== Your objective ==
In the listing that follows, the lines starting at the one containing "blue cutting board" and ending at the one containing "blue fork [436,609,524,640]" are to be returned exactly, both boundary lines included, and no others.

== Exercise inputs ==

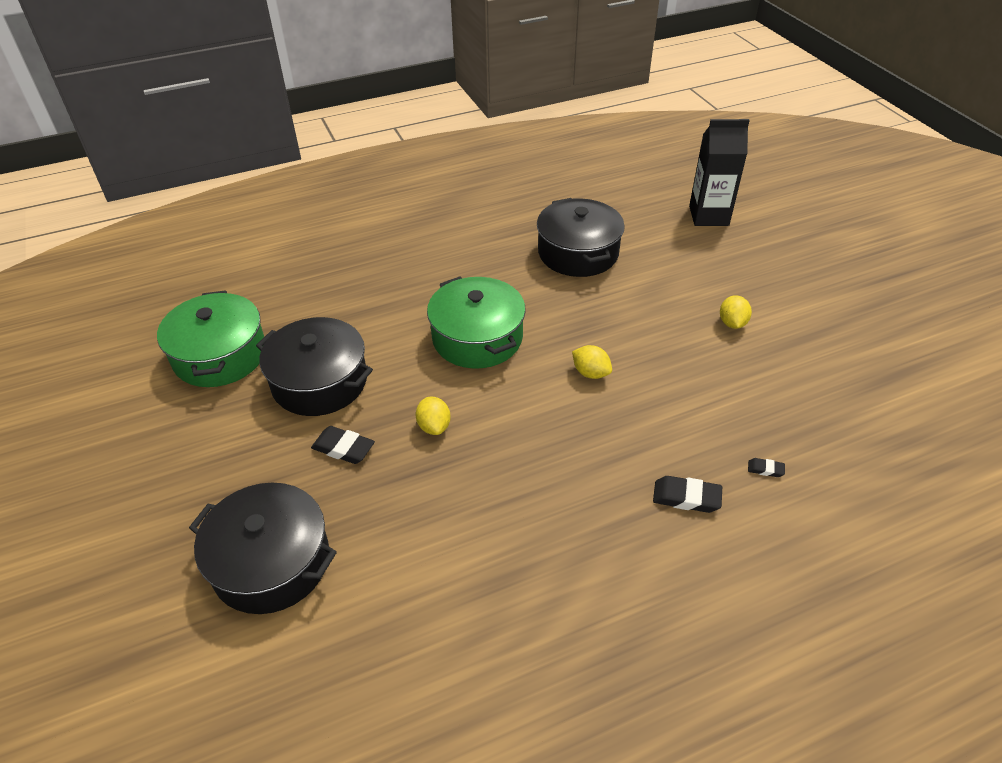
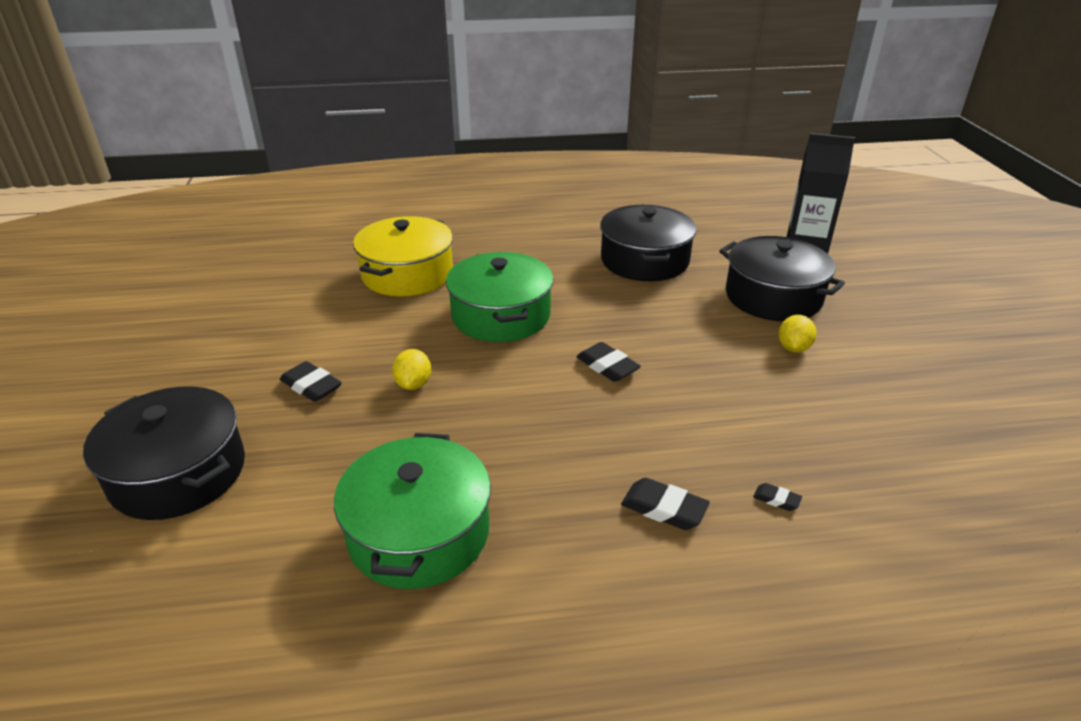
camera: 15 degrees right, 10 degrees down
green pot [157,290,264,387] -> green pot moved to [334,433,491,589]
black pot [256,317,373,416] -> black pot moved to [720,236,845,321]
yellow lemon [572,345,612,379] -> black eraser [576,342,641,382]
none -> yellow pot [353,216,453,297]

---

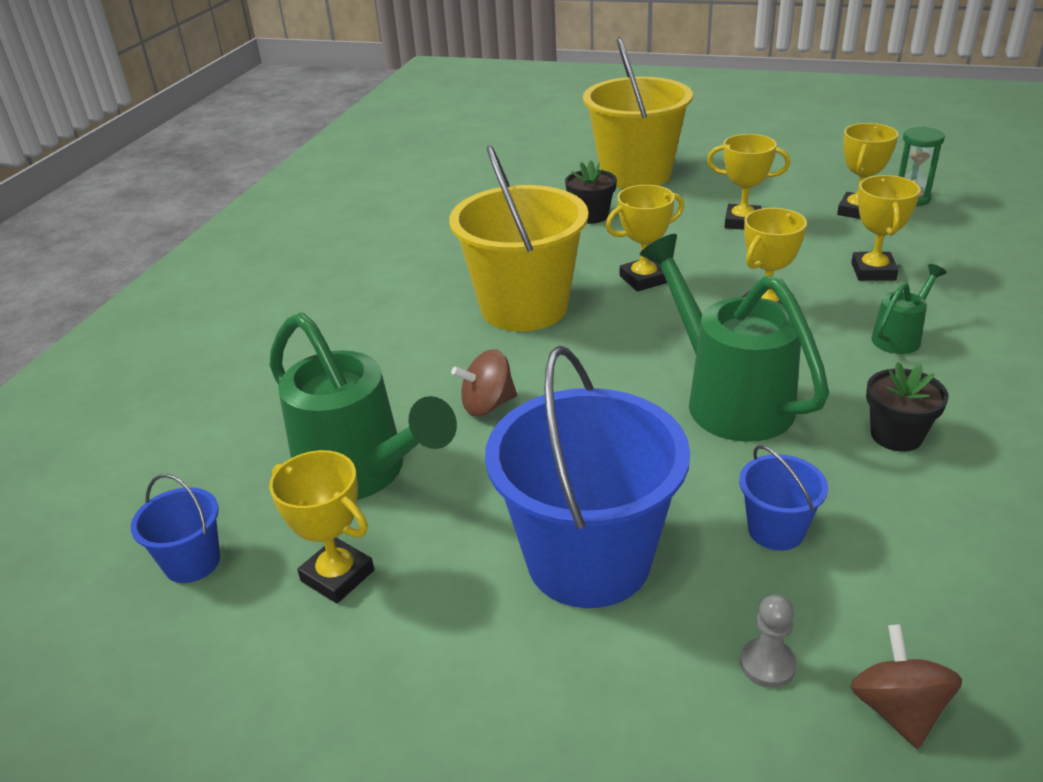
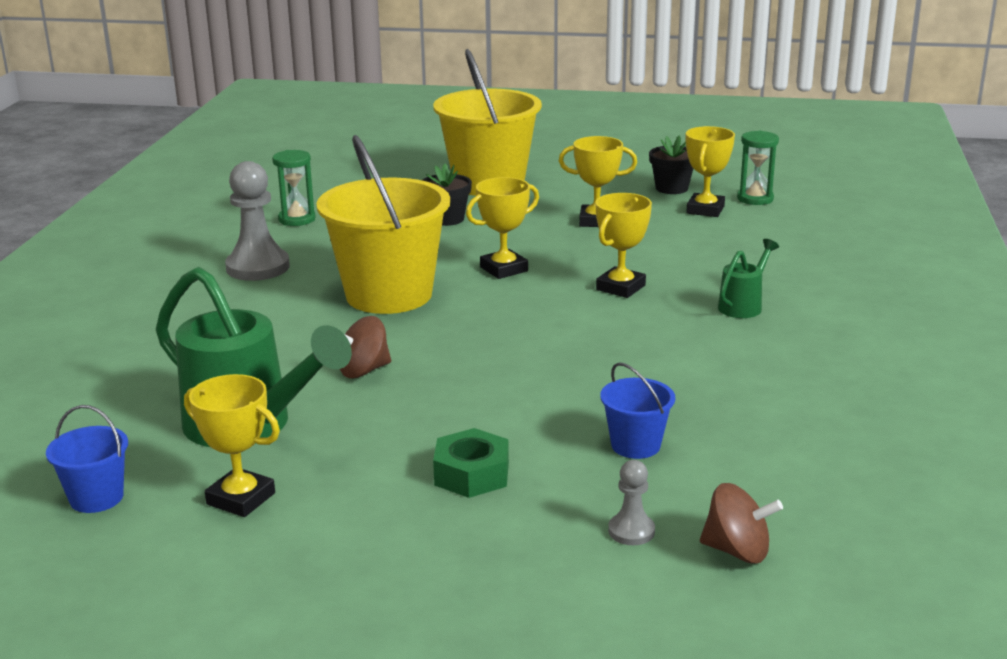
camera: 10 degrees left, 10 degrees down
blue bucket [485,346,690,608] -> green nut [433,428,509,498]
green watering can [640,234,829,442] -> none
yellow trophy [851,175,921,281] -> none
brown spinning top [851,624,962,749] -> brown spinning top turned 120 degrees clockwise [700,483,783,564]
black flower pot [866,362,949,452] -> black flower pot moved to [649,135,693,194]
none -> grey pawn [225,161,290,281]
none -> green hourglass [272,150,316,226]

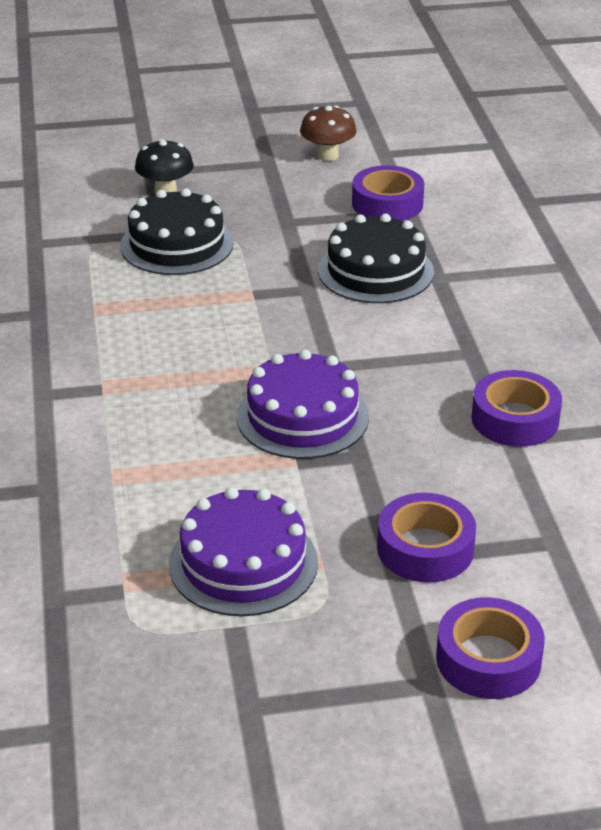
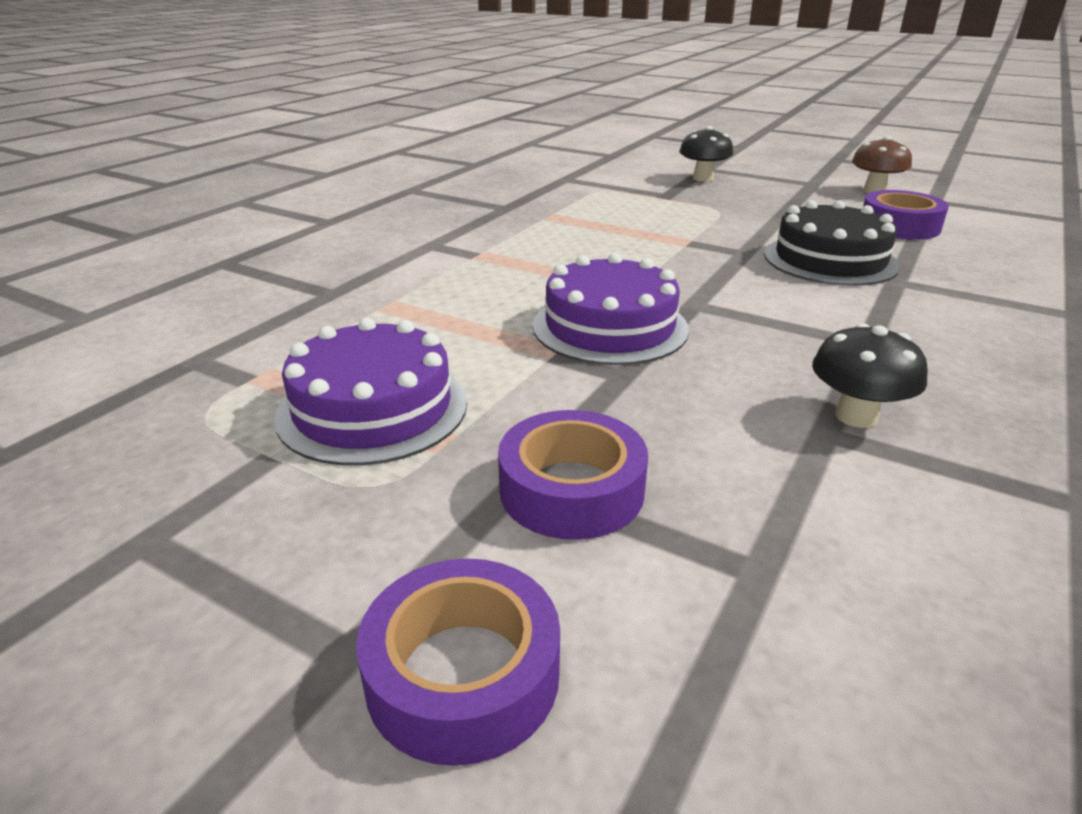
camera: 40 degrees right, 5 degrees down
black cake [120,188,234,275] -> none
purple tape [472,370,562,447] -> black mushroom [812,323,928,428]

...

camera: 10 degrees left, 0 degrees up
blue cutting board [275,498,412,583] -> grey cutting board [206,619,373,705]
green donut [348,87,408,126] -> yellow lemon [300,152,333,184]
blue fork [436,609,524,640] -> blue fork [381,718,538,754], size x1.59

== Result of the task ==
blue cutting board [275,498,412,583] -> grey cutting board [206,619,373,705]
green donut [348,87,408,126] -> yellow lemon [300,152,333,184]
blue fork [436,609,524,640] -> blue fork [381,718,538,754], size x1.59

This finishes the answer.